> _DATA SHOWN_

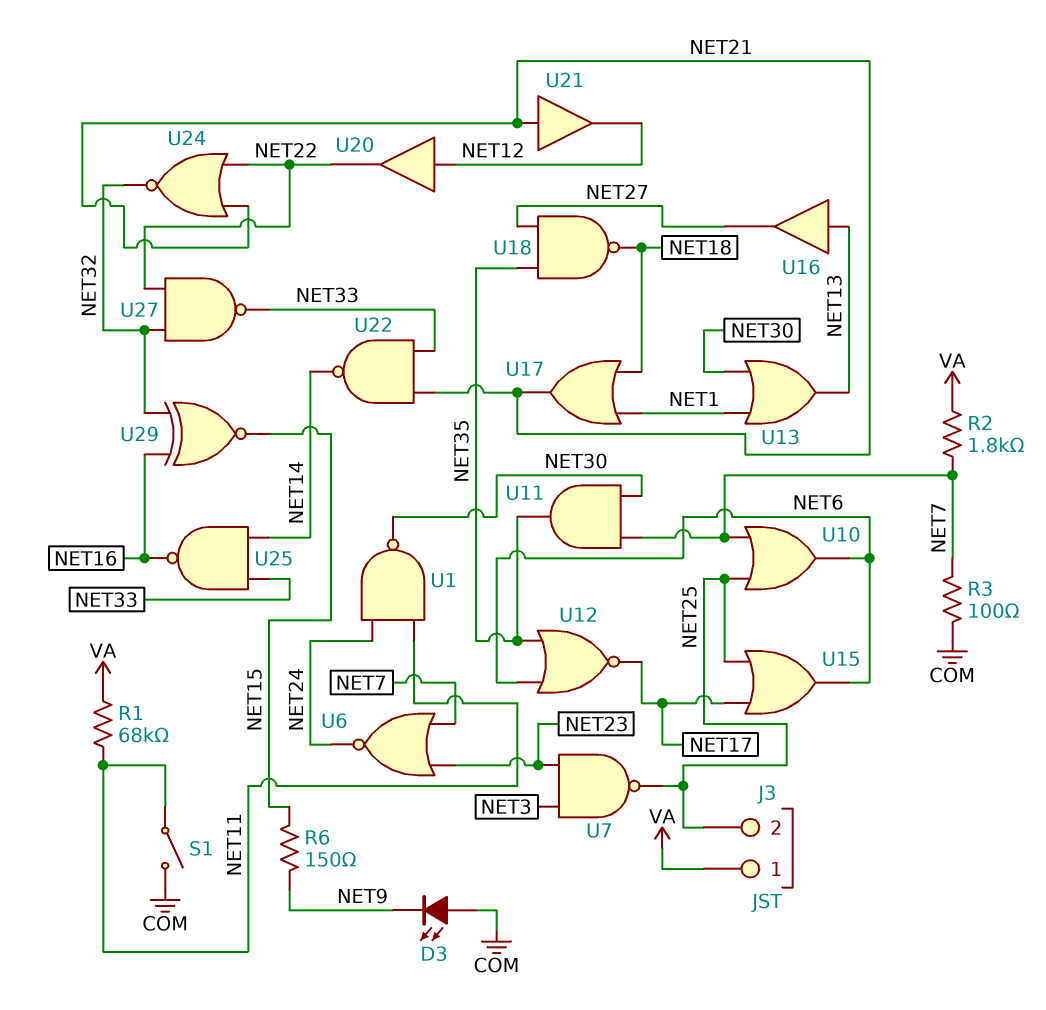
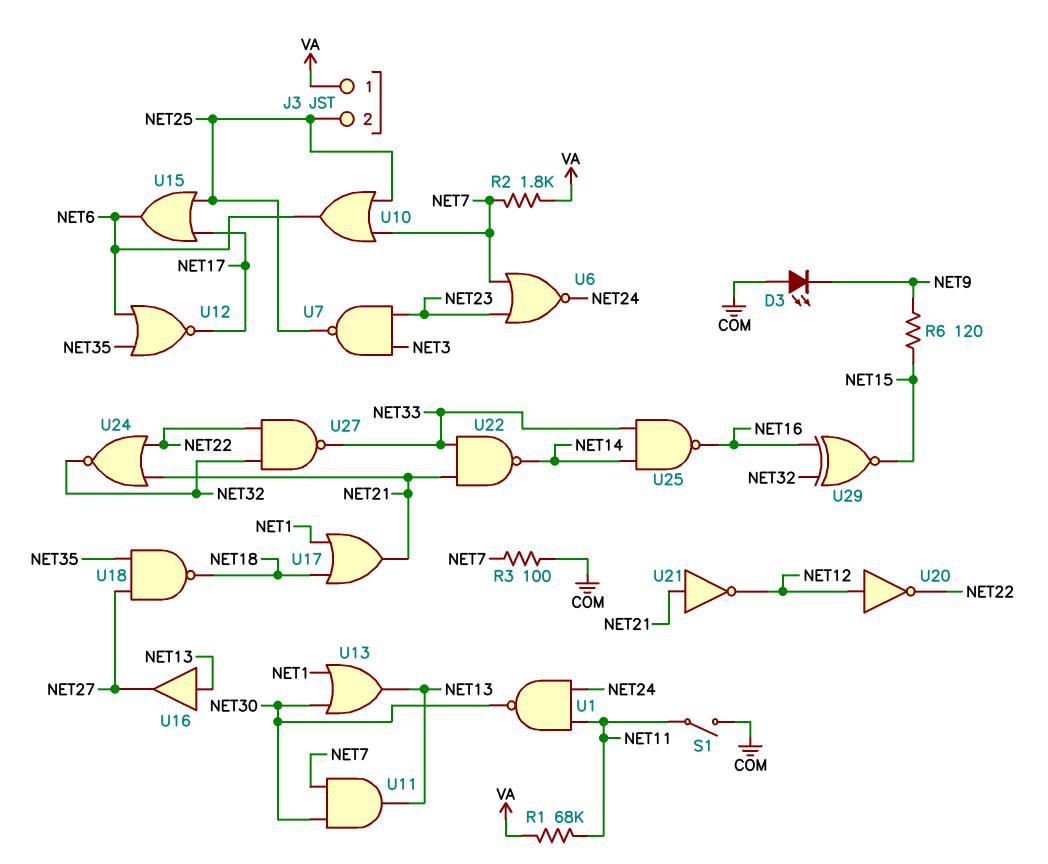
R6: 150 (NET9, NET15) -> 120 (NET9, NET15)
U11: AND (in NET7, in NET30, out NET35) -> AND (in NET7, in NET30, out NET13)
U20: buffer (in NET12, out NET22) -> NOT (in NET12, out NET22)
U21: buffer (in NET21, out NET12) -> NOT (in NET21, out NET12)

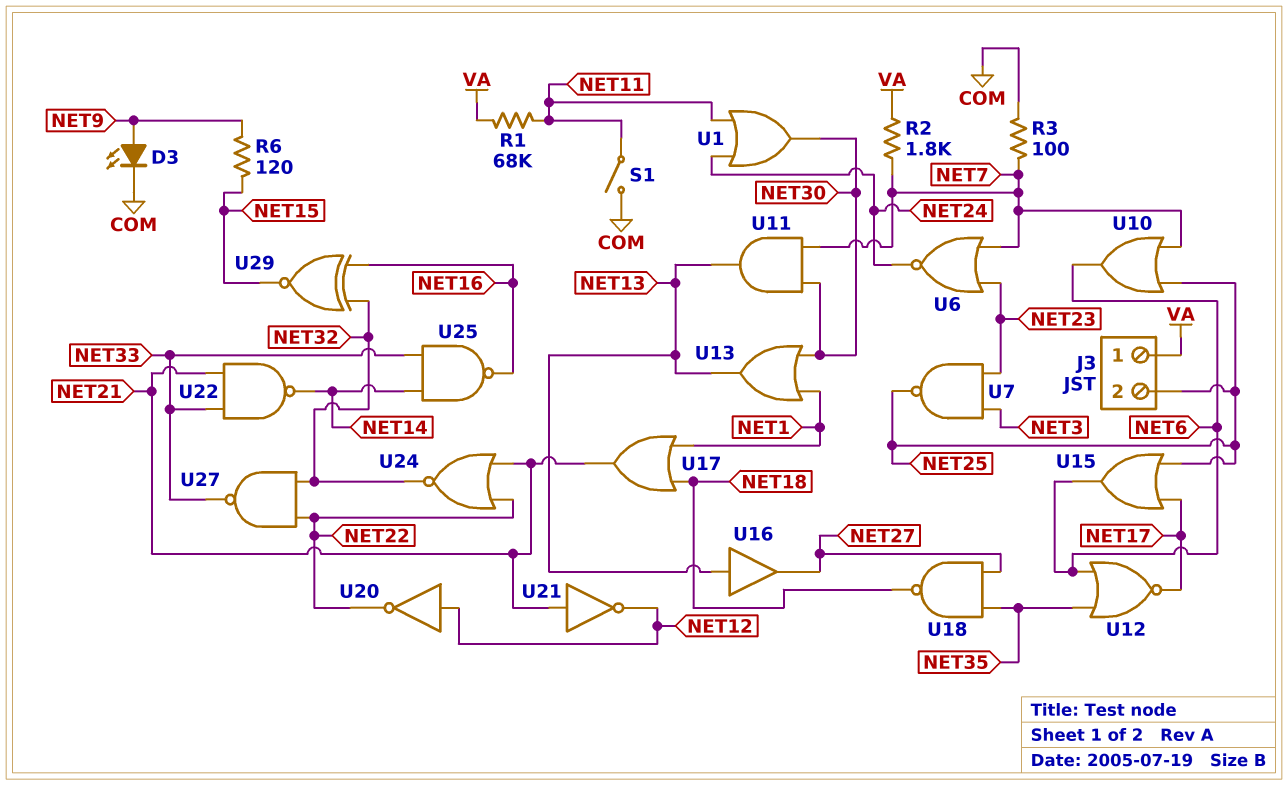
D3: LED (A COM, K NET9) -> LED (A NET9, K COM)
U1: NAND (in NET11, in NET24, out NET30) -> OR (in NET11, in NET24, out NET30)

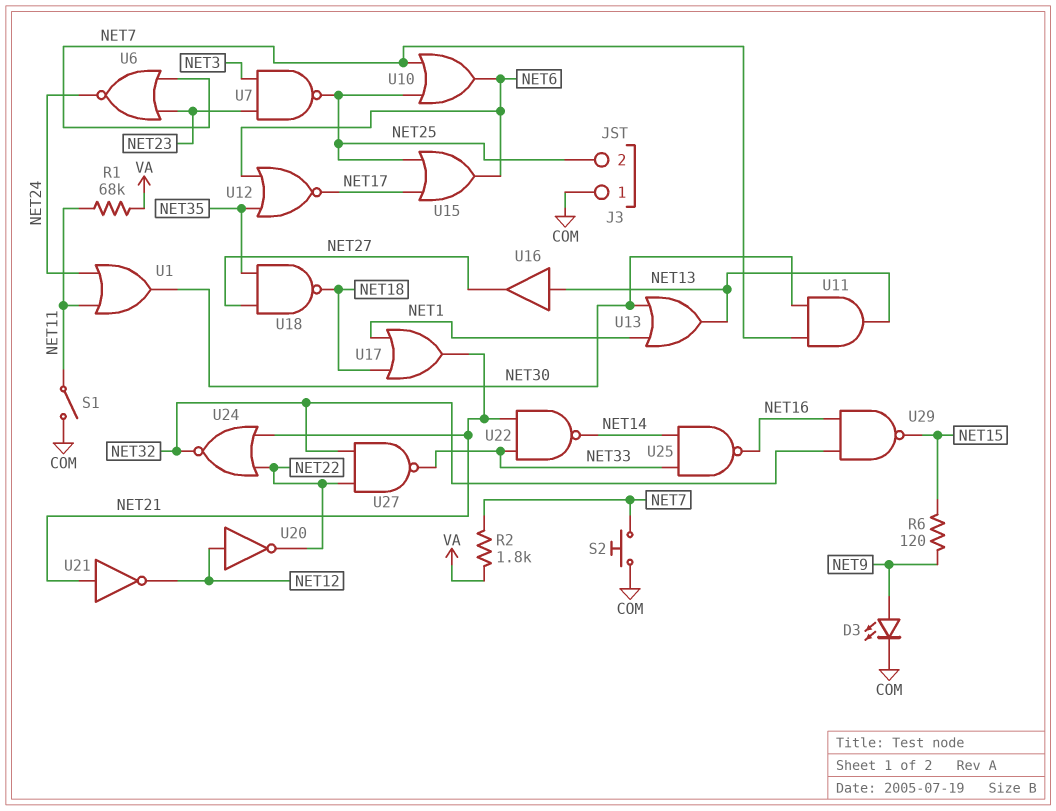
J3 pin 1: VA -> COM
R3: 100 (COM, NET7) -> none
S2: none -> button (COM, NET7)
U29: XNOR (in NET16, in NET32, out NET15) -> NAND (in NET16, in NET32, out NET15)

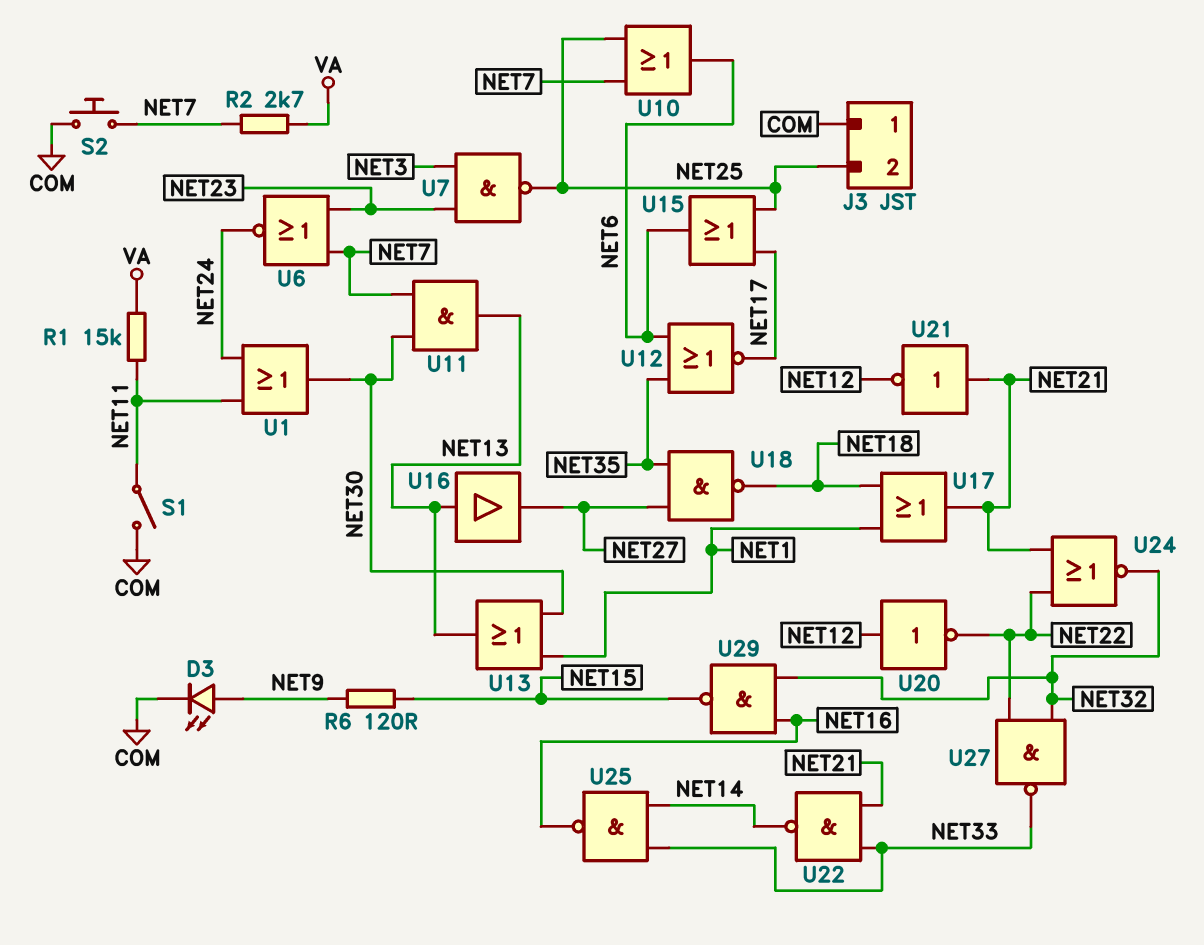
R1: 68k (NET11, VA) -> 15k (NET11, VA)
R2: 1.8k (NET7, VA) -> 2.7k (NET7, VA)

> _ABOUT THIS EXERCISE_
From the line holding "R1: 68k (NET11, VA) -> 15k (NET11, VA)" to the final line of the data, repeat every line exactly. Leave out all the rest.

> _COMPLETED EXERCISE_
R1: 68k (NET11, VA) -> 15k (NET11, VA)
R2: 1.8k (NET7, VA) -> 2.7k (NET7, VA)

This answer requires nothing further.